§ **What the exercise asks**:
The answer must consist of every line from the data that holds "purple".

§ **Scene difference descriptions**:

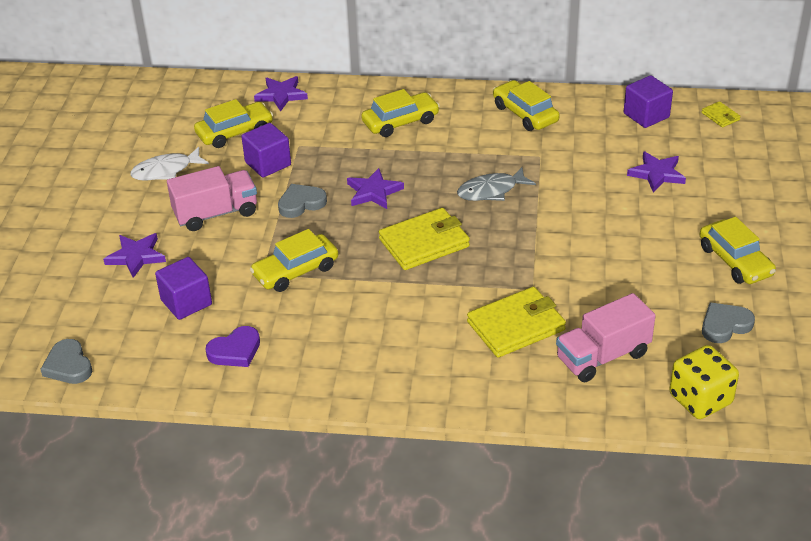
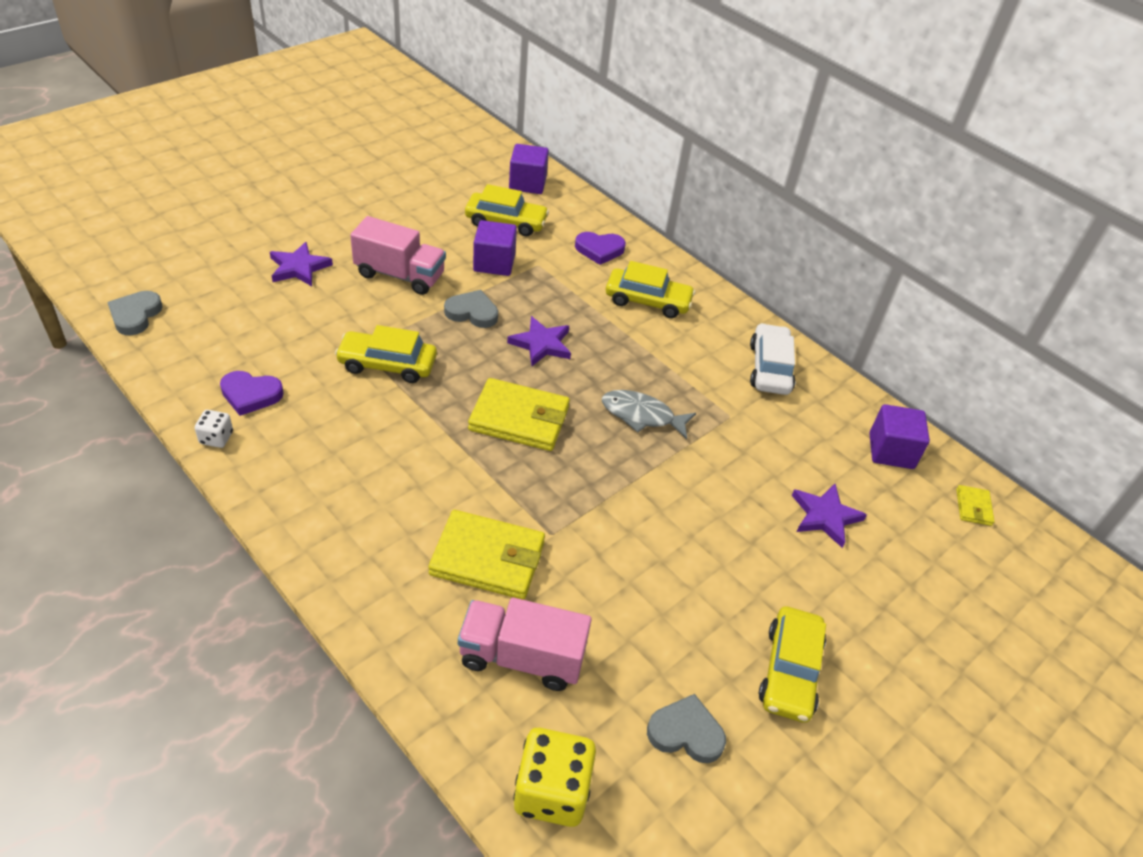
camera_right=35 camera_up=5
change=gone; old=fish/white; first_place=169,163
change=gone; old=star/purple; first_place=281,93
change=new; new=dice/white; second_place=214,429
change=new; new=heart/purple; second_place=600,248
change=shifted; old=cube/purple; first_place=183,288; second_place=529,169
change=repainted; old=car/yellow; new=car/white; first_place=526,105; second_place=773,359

§ **Answer to this task**:
change=gone; old=star/purple; first_place=281,93
change=new; new=heart/purple; second_place=600,248
change=shifted; old=cube/purple; first_place=183,288; second_place=529,169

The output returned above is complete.